→ ASSIGNMENT
Copy out again, unchanged, the line that contains "(426, 600) = (443, 417): purple" and every line after it down to the last line of the data.

*** MATERIAL FOR THIS TASK Section Begins ***

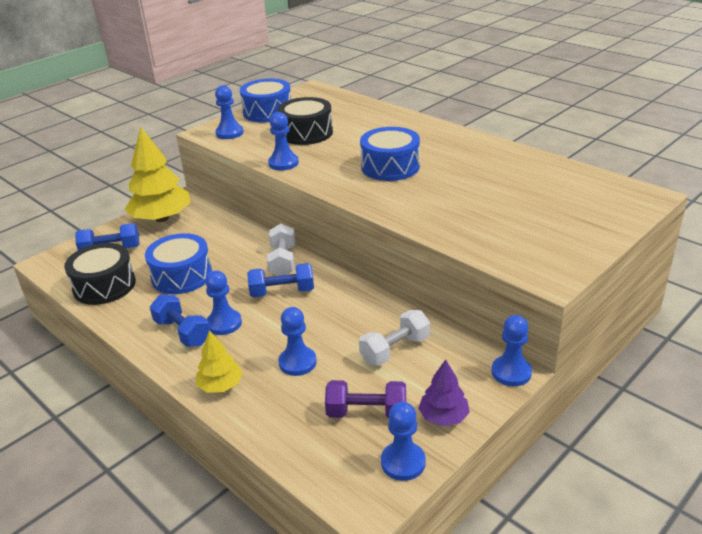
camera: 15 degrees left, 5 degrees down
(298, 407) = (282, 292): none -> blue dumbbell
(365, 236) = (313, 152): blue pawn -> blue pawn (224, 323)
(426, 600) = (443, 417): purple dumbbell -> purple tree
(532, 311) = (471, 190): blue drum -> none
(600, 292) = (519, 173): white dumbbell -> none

*** MATERIAL FOR THIS TASK Section Ends ***

→ YOUR SOLUTION
(426, 600) = (443, 417): purple dumbbell -> purple tree
(532, 311) = (471, 190): blue drum -> none
(600, 292) = (519, 173): white dumbbell -> none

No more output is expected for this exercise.